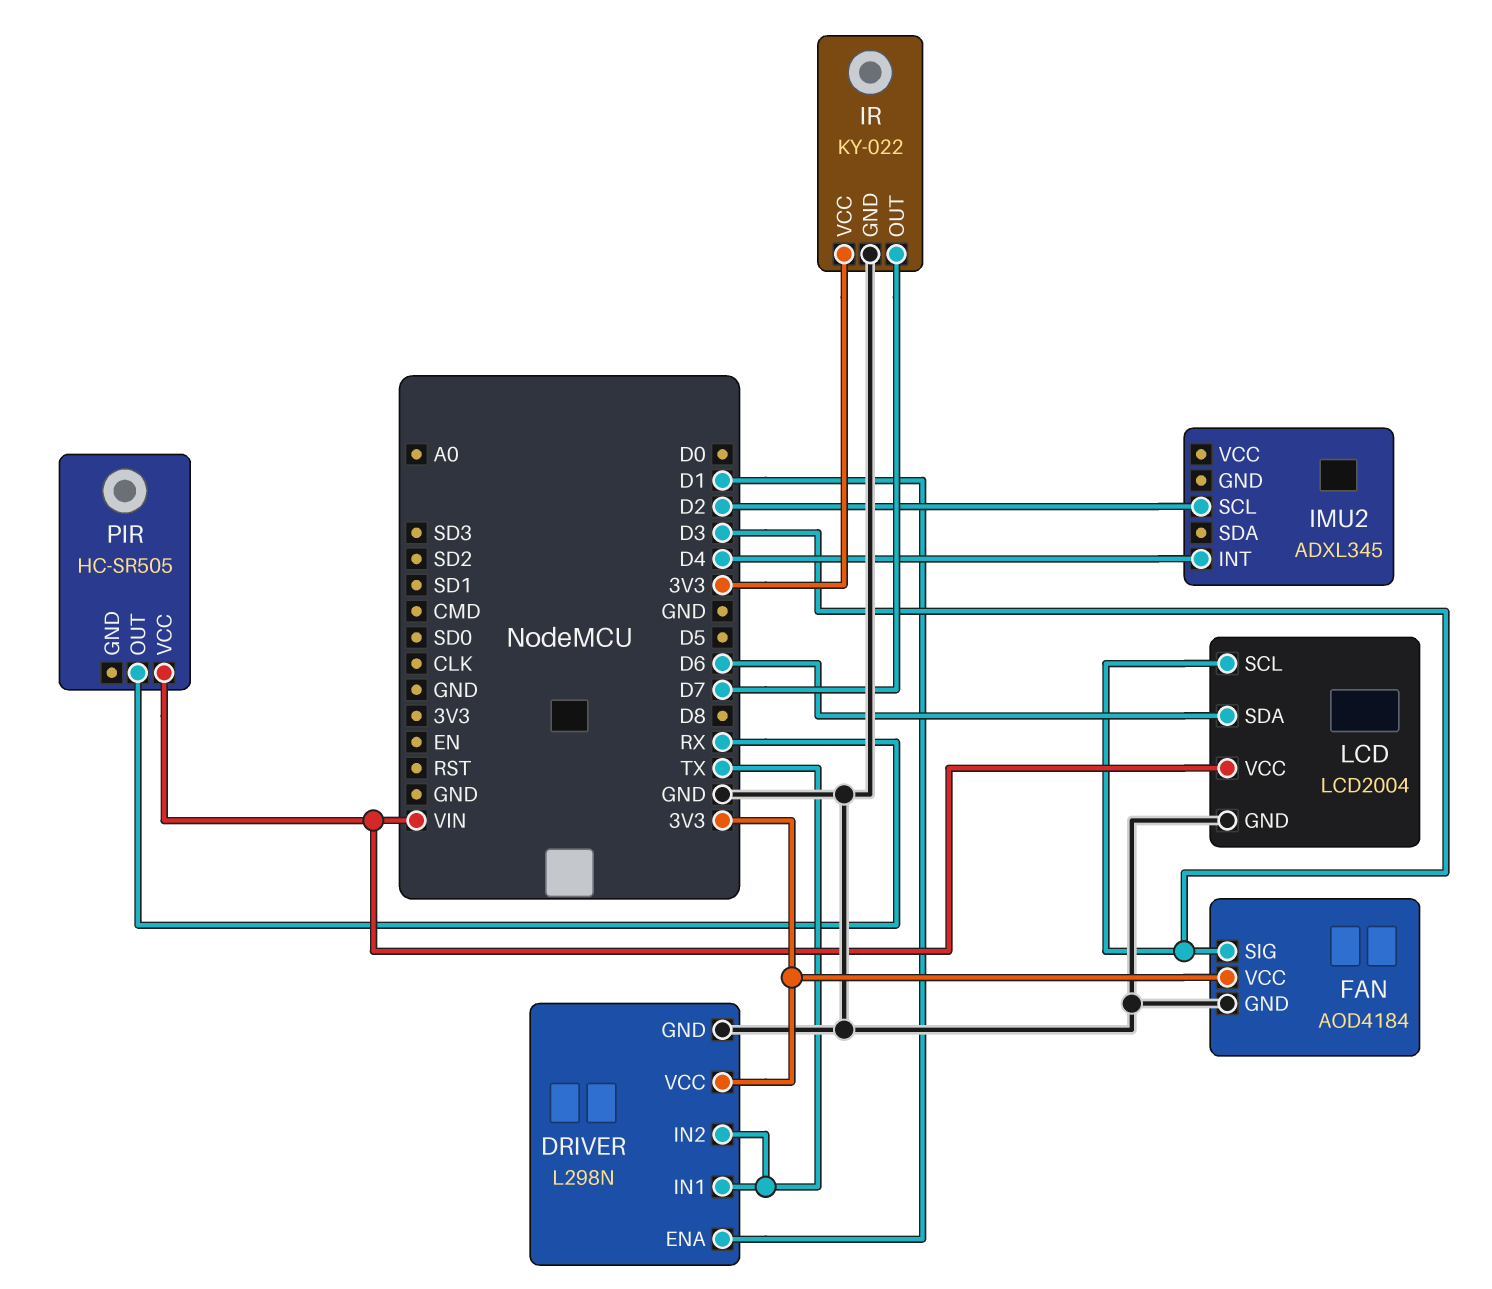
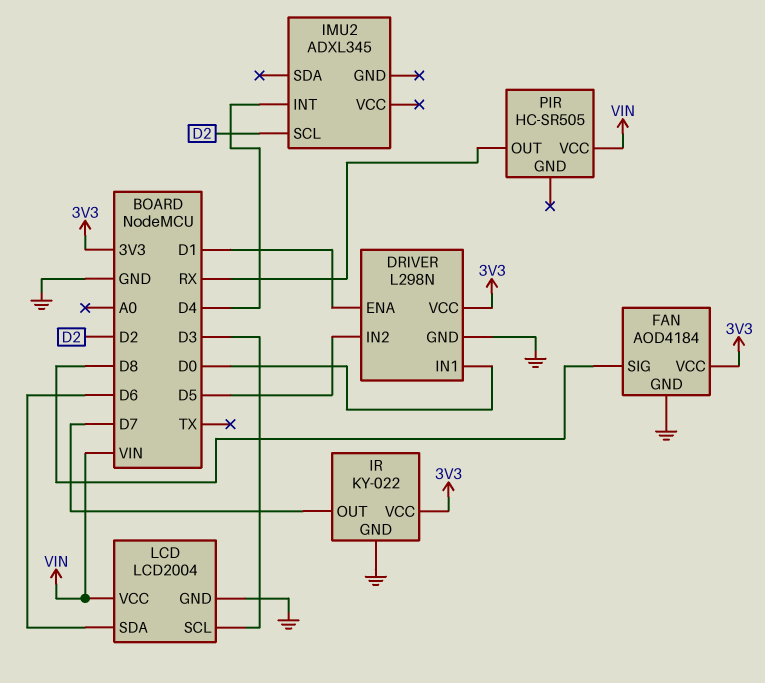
DRIVER pin IN1: TX -> D0
DRIVER pin IN2: TX -> D5
FAN pin SIG: D3 -> D8

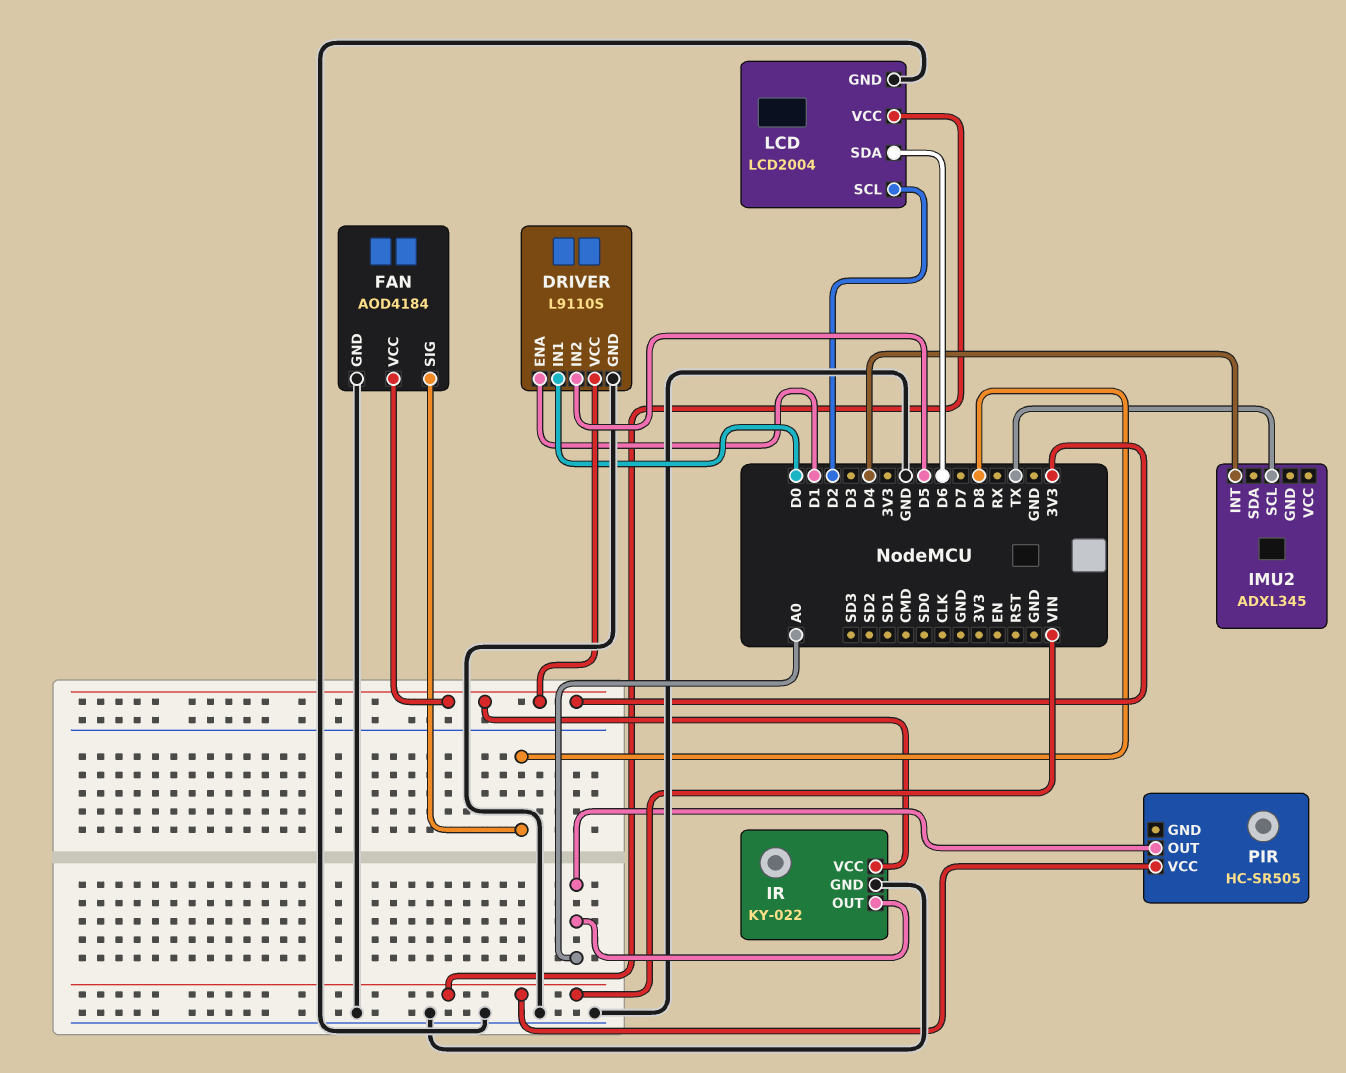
DRIVER: L298N -> L9110S
IMU2 pin SCL: D2 -> TX
IR pin OUT: D7 -> A0
LCD pin SCL: D3 -> D2
PIR pin OUT: RX -> A0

+++++

**WHAT YOU ARE ASKED TO DO:**
Set down the full listing above with its wording unchanged. Leave out its images.

**WRITTEN RESPONSE:**
DRIVER pin IN1: TX -> D0
DRIVER pin IN2: TX -> D5
FAN pin SIG: D3 -> D8

DRIVER: L298N -> L9110S
IMU2 pin SCL: D2 -> TX
IR pin OUT: D7 -> A0
LCD pin SCL: D3 -> D2
PIR pin OUT: RX -> A0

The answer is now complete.